Segment Start: Entries provided
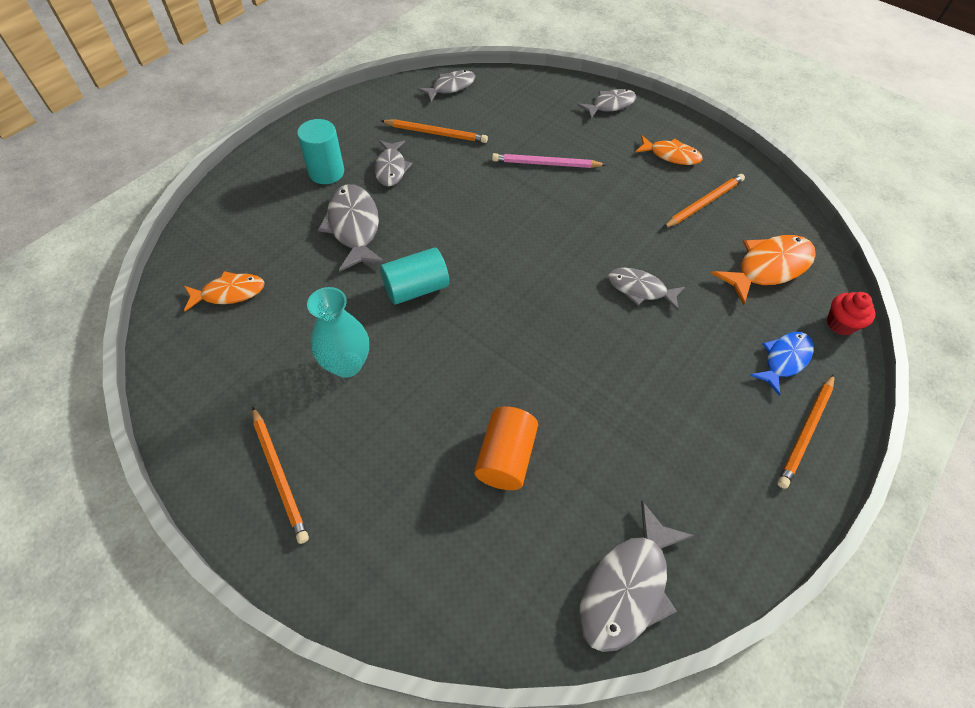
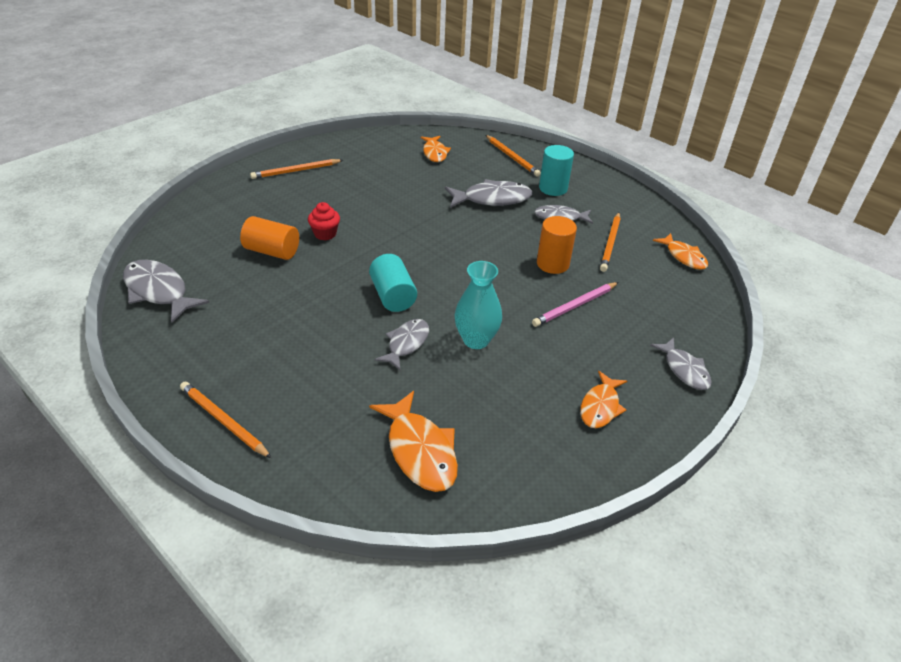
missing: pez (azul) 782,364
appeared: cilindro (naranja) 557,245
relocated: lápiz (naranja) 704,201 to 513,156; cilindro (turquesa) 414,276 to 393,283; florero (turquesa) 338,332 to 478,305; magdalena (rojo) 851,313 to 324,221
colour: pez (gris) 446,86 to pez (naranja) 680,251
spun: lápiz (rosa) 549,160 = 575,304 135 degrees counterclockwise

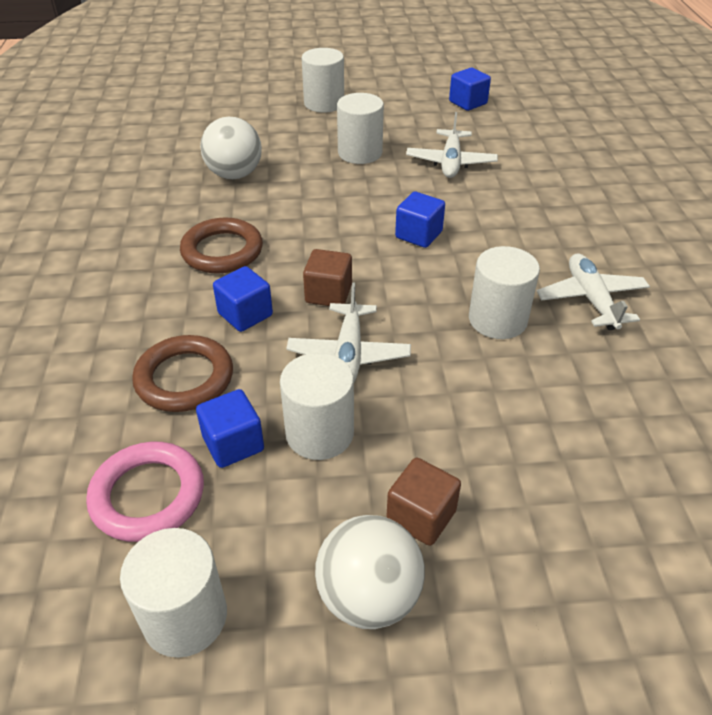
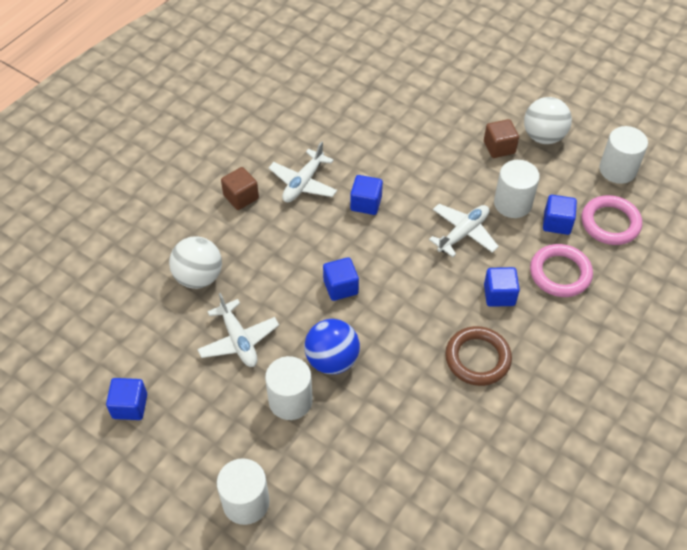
appeared: pelota (azul) 332,346
relocated: pelota (blanco) 231,148 to 195,263; cubo (marrón) 327,277 to 240,188
exchanged: cilindro (blanco) 504,292 to cubo (azul) 366,195
colour: anillo (marrón) 182,373 to anillo (rosa) 561,270
spun: avión (blanco) 452,145 = 238,330 105 degrees clockwise

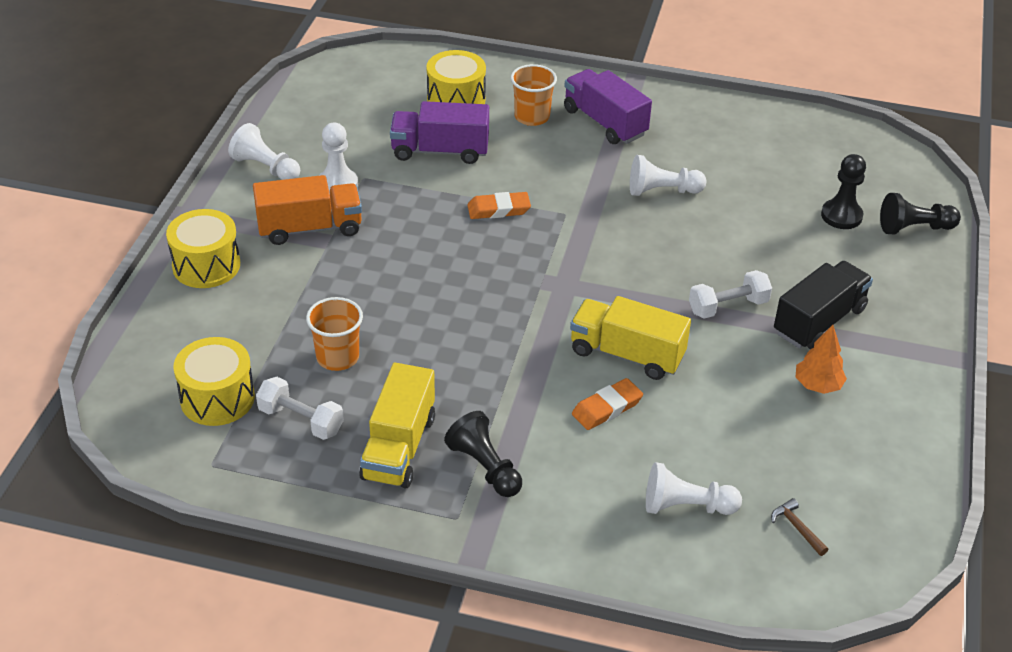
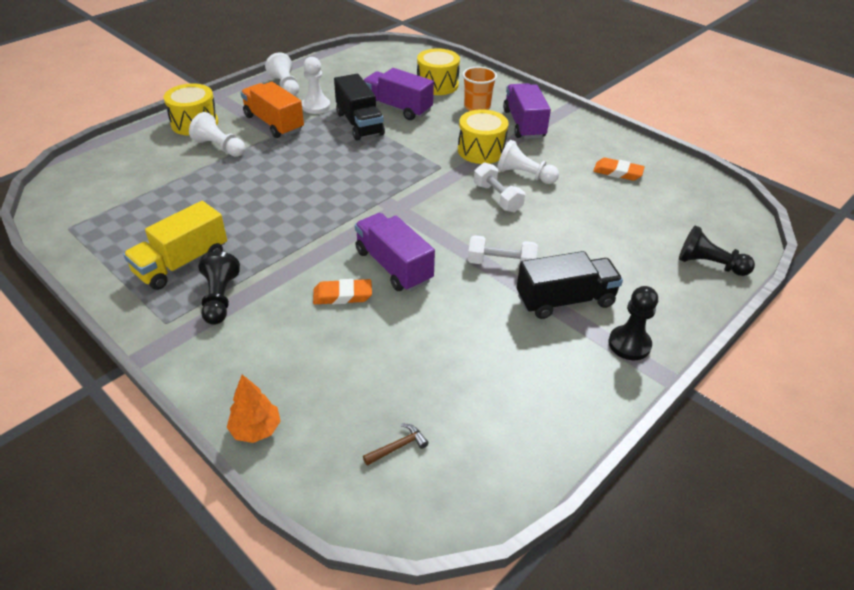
missing: vaso (naranja) 334,334
appeared: camión (negro) 359,107
relocated: peón (negro) 843,191 to 633,323; goma de borrar (naranja) 499,205 to 619,169; árbol (naranja) 821,359 to 254,408; tambor (amarillo) 214,381 to 483,136; mancuerna (blanco) 300,408 to 499,187; peón (blanco) 694,488 to 217,134
colour: camión (amarillo) 630,338 to camión (morado) 395,252
spun: camión (naranja) 307,210 = 272,110 150 degrees counterclockwise; martillo (marrón) 799,527 = 396,445 60 degrees clockwise

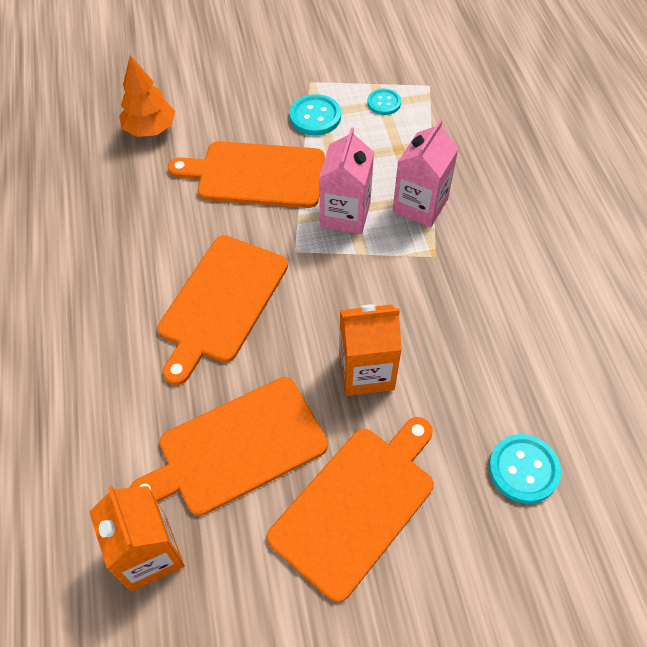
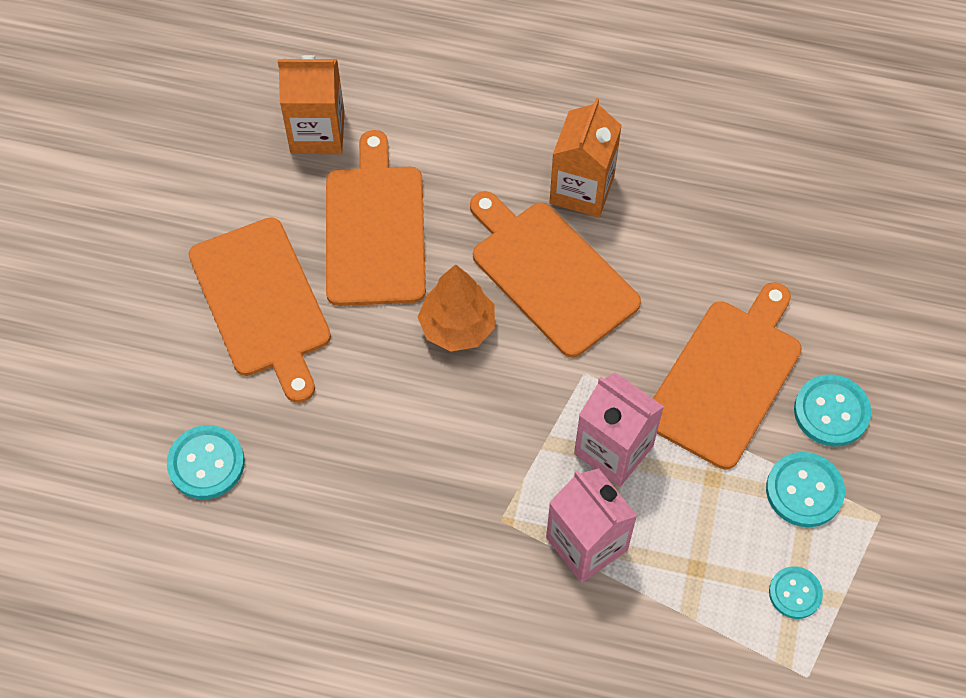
appeared: botón (turquesa) 832,410
relocated: árbol (naranja) 147,96 to 456,308; cartón de leche (naranja) 370,350 to 586,157

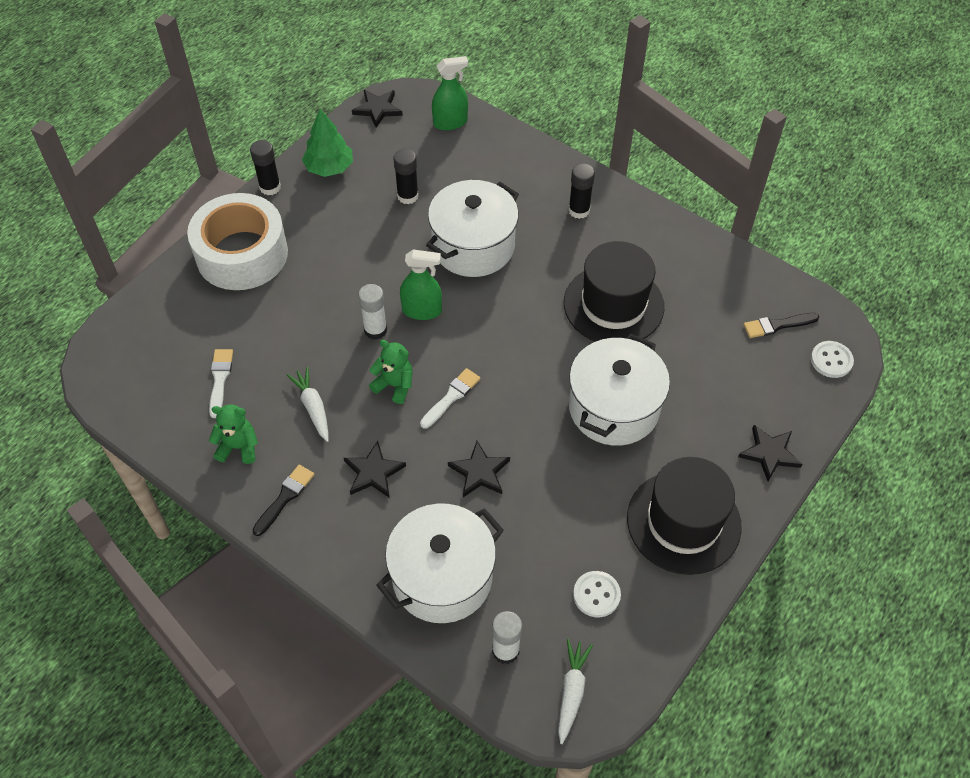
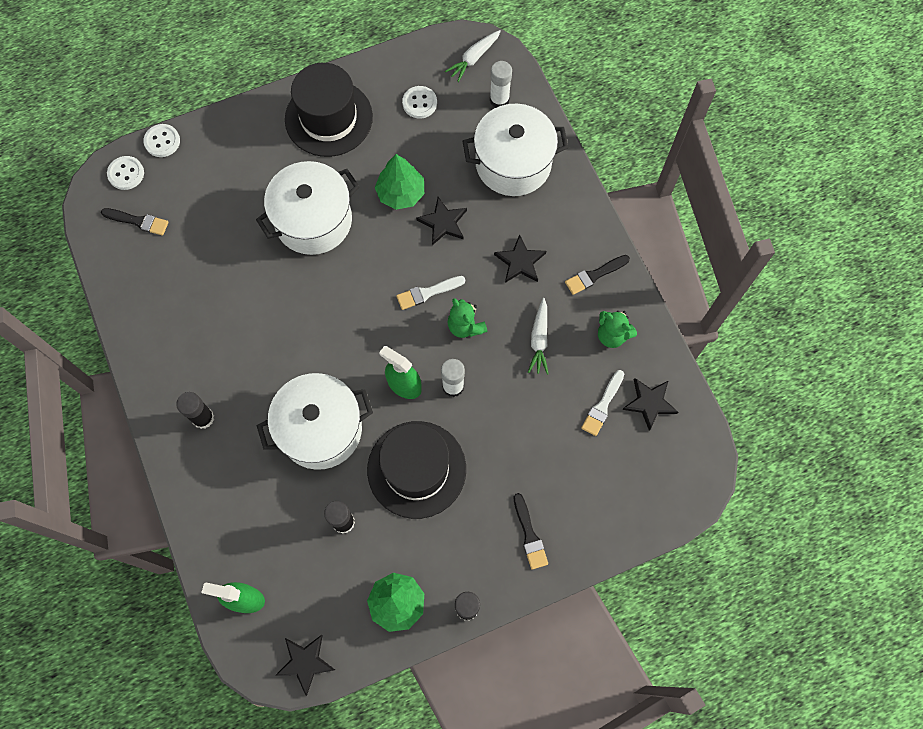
appeared: botón (blanco) 162,140; árbol (verde) 399,182
relocated: sombrero (negro) 614,291 to 416,470; estrella (negro) 770,453 to 650,404
exchanged: cinta adhesiva (blanco) 237,241 to pincel (negro) 531,531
Segment End: Entries provided
§ What is expected
Reproduce every line above exactly, pictures excluded.

§ Solution for this exercise
missing: pez (azul) 782,364
appeared: cilindro (naranja) 557,245
relocated: lápiz (naranja) 704,201 to 513,156; cilindro (turquesa) 414,276 to 393,283; florero (turquesa) 338,332 to 478,305; magdalena (rojo) 851,313 to 324,221
colour: pez (gris) 446,86 to pez (naranja) 680,251
spun: lápiz (rosa) 549,160 = 575,304 135 degrees counterclockwise

appeared: pelota (azul) 332,346
relocated: pelota (blanco) 231,148 to 195,263; cubo (marrón) 327,277 to 240,188
exchanged: cilindro (blanco) 504,292 to cubo (azul) 366,195
colour: anillo (marrón) 182,373 to anillo (rosa) 561,270
spun: avión (blanco) 452,145 = 238,330 105 degrees clockwise

missing: vaso (naranja) 334,334
appeared: camión (negro) 359,107
relocated: peón (negro) 843,191 to 633,323; goma de borrar (naranja) 499,205 to 619,169; árbol (naranja) 821,359 to 254,408; tambor (amarillo) 214,381 to 483,136; mancuerna (blanco) 300,408 to 499,187; peón (blanco) 694,488 to 217,134
colour: camión (amarillo) 630,338 to camión (morado) 395,252
spun: camión (naranja) 307,210 = 272,110 150 degrees counterclockwise; martillo (marrón) 799,527 = 396,445 60 degrees clockwise

appeared: botón (turquesa) 832,410
relocated: árbol (naranja) 147,96 to 456,308; cartón de leche (naranja) 370,350 to 586,157

appeared: botón (blanco) 162,140; árbol (verde) 399,182
relocated: sombrero (negro) 614,291 to 416,470; estrella (negro) 770,453 to 650,404
exchanged: cinta adhesiva (blanco) 237,241 to pincel (negro) 531,531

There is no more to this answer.